EXERCISE INSTRUCTIONS
An accurate, complete copy of the records below is required.

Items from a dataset
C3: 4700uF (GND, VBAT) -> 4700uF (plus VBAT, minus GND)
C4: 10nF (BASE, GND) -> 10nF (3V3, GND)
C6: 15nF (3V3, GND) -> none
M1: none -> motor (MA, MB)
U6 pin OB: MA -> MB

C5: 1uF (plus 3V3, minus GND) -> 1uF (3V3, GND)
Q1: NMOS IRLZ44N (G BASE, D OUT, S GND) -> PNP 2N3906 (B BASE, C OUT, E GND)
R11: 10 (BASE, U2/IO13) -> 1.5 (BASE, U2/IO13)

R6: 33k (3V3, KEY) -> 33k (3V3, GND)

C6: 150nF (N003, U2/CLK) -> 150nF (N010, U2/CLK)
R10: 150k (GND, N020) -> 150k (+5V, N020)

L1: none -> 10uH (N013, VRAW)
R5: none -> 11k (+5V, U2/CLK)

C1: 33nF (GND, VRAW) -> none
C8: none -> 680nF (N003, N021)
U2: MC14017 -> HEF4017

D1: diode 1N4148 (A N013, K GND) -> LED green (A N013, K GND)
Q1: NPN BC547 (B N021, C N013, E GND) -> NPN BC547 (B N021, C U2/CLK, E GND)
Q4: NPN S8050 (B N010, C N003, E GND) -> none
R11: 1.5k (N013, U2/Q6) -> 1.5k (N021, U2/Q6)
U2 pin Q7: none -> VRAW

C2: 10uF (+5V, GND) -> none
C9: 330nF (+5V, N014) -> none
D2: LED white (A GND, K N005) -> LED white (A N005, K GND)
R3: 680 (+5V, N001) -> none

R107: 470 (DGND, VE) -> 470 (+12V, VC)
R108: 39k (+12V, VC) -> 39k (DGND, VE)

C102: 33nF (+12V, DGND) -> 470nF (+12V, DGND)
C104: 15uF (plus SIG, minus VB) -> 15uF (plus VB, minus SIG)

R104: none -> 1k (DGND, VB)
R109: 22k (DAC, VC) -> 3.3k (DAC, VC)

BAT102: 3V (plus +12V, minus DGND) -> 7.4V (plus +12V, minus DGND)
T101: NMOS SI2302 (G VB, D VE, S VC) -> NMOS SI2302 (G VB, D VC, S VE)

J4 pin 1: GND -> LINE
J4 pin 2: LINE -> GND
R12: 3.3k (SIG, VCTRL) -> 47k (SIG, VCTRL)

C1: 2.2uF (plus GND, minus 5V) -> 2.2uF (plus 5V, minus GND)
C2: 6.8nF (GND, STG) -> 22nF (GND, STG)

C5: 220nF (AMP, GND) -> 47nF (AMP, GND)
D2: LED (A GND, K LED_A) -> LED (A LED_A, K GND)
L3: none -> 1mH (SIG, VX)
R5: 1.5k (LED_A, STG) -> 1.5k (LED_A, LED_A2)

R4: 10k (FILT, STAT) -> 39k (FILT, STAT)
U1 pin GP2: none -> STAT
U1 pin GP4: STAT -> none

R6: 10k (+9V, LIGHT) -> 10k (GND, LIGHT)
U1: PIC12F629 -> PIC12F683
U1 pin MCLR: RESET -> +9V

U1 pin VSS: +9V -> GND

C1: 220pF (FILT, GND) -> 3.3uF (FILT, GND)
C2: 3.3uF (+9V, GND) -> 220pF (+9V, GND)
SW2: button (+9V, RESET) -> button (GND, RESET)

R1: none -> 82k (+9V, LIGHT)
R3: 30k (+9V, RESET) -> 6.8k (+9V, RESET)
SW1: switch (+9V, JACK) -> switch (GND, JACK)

REPLY
C3: 4700uF (GND, VBAT) -> 4700uF (plus VBAT, minus GND)
C4: 10nF (BASE, GND) -> 10nF (3V3, GND)
C6: 15nF (3V3, GND) -> none
M1: none -> motor (MA, MB)
U6 pin OB: MA -> MB

C5: 1uF (plus 3V3, minus GND) -> 1uF (3V3, GND)
Q1: NMOS IRLZ44N (G BASE, D OUT, S GND) -> PNP 2N3906 (B BASE, C OUT, E GND)
R11: 10 (BASE, U2/IO13) -> 1.5 (BASE, U2/IO13)

R6: 33k (3V3, KEY) -> 33k (3V3, GND)

C6: 150nF (N003, U2/CLK) -> 150nF (N010, U2/CLK)
R10: 150k (GND, N020) -> 150k (+5V, N020)

L1: none -> 10uH (N013, VRAW)
R5: none -> 11k (+5V, U2/CLK)

C1: 33nF (GND, VRAW) -> none
C8: none -> 680nF (N003, N021)
U2: MC14017 -> HEF4017

D1: diode 1N4148 (A N013, K GND) -> LED green (A N013, K GND)
Q1: NPN BC547 (B N021, C N013, E GND) -> NPN BC547 (B N021, C U2/CLK, E GND)
Q4: NPN S8050 (B N010, C N003, E GND) -> none
R11: 1.5k (N013, U2/Q6) -> 1.5k (N021, U2/Q6)
U2 pin Q7: none -> VRAW

C2: 10uF (+5V, GND) -> none
C9: 330nF (+5V, N014) -> none
D2: LED white (A GND, K N005) -> LED white (A N005, K GND)
R3: 680 (+5V, N001) -> none

R107: 470 (DGND, VE) -> 470 (+12V, VC)
R108: 39k (+12V, VC) -> 39k (DGND, VE)

C102: 33nF (+12V, DGND) -> 470nF (+12V, DGND)
C104: 15uF (plus SIG, minus VB) -> 15uF (plus VB, minus SIG)

R104: none -> 1k (DGND, VB)
R109: 22k (DAC, VC) -> 3.3k (DAC, VC)

BAT102: 3V (plus +12V, minus DGND) -> 7.4V (plus +12V, minus DGND)
T101: NMOS SI2302 (G VB, D VE, S VC) -> NMOS SI2302 (G VB, D VC, S VE)

J4 pin 1: GND -> LINE
J4 pin 2: LINE -> GND
R12: 3.3k (SIG, VCTRL) -> 47k (SIG, VCTRL)

C1: 2.2uF (plus GND, minus 5V) -> 2.2uF (plus 5V, minus GND)
C2: 6.8nF (GND, STG) -> 22nF (GND, STG)

C5: 220nF (AMP, GND) -> 47nF (AMP, GND)
D2: LED (A GND, K LED_A) -> LED (A LED_A, K GND)
L3: none -> 1mH (SIG, VX)
R5: 1.5k (LED_A, STG) -> 1.5k (LED_A, LED_A2)

R4: 10k (FILT, STAT) -> 39k (FILT, STAT)
U1 pin GP2: none -> STAT
U1 pin GP4: STAT -> none

R6: 10k (+9V, LIGHT) -> 10k (GND, LIGHT)
U1: PIC12F629 -> PIC12F683
U1 pin MCLR: RESET -> +9V

U1 pin VSS: +9V -> GND

C1: 220pF (FILT, GND) -> 3.3uF (FILT, GND)
C2: 3.3uF (+9V, GND) -> 220pF (+9V, GND)
SW2: button (+9V, RESET) -> button (GND, RESET)

R1: none -> 82k (+9V, LIGHT)
R3: 30k (+9V, RESET) -> 6.8k (+9V, RESET)
SW1: switch (+9V, JACK) -> switch (GND, JACK)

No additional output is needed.